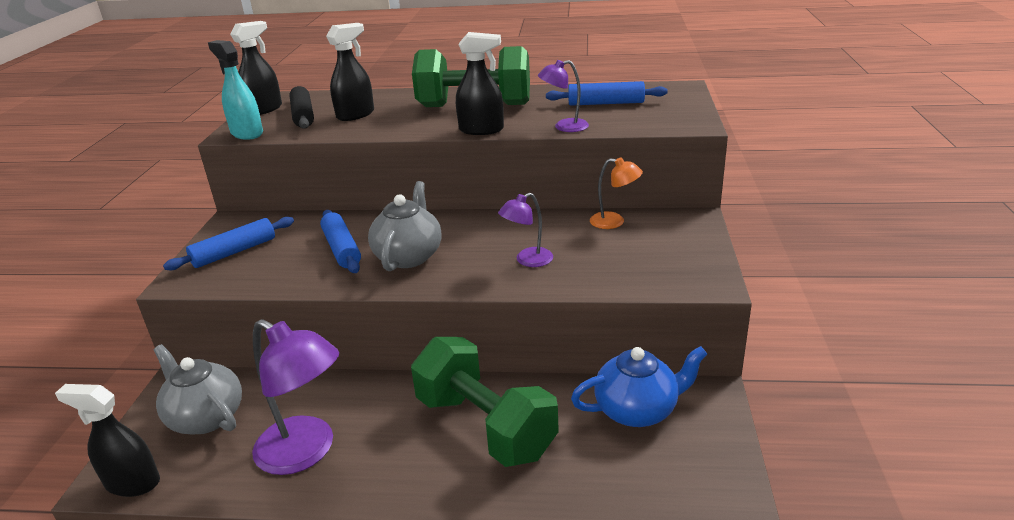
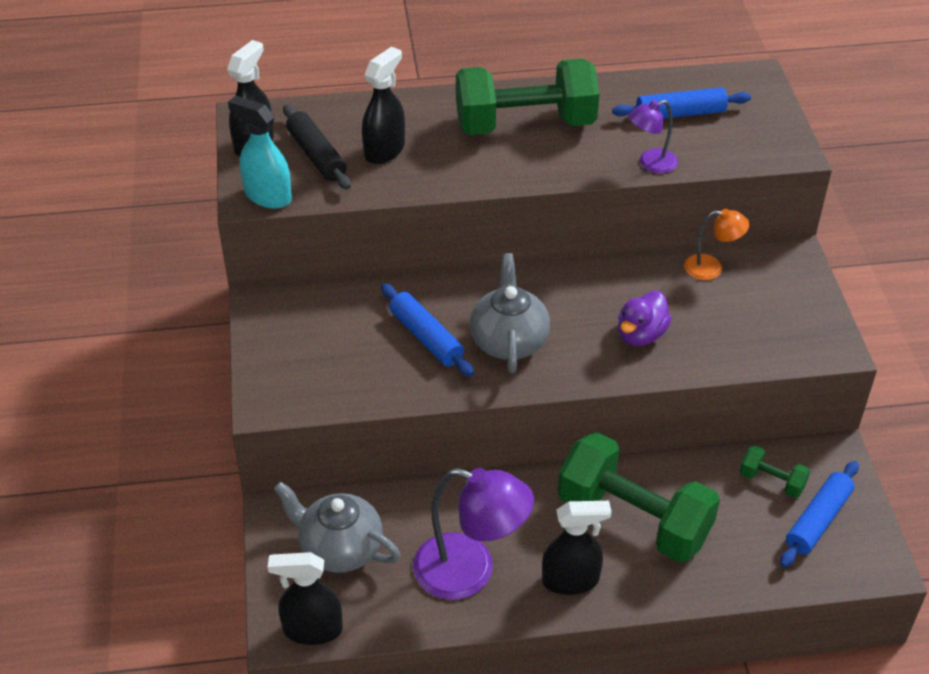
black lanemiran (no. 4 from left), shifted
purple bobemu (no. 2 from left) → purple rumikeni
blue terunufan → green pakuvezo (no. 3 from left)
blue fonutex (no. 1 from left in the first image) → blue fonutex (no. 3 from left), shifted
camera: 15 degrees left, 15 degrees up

- - - -

(Task brief) When you retype the listing, keep every line exactly as it is and drop the pictures.

(Solution for this exercise)
black lanemiran (no. 4 from left), shifted
purple bobemu (no. 2 from left) → purple rumikeni
blue terunufan → green pakuvezo (no. 3 from left)
blue fonutex (no. 1 from left in the first image) → blue fonutex (no. 3 from left), shifted
camera: 15 degrees left, 15 degrees up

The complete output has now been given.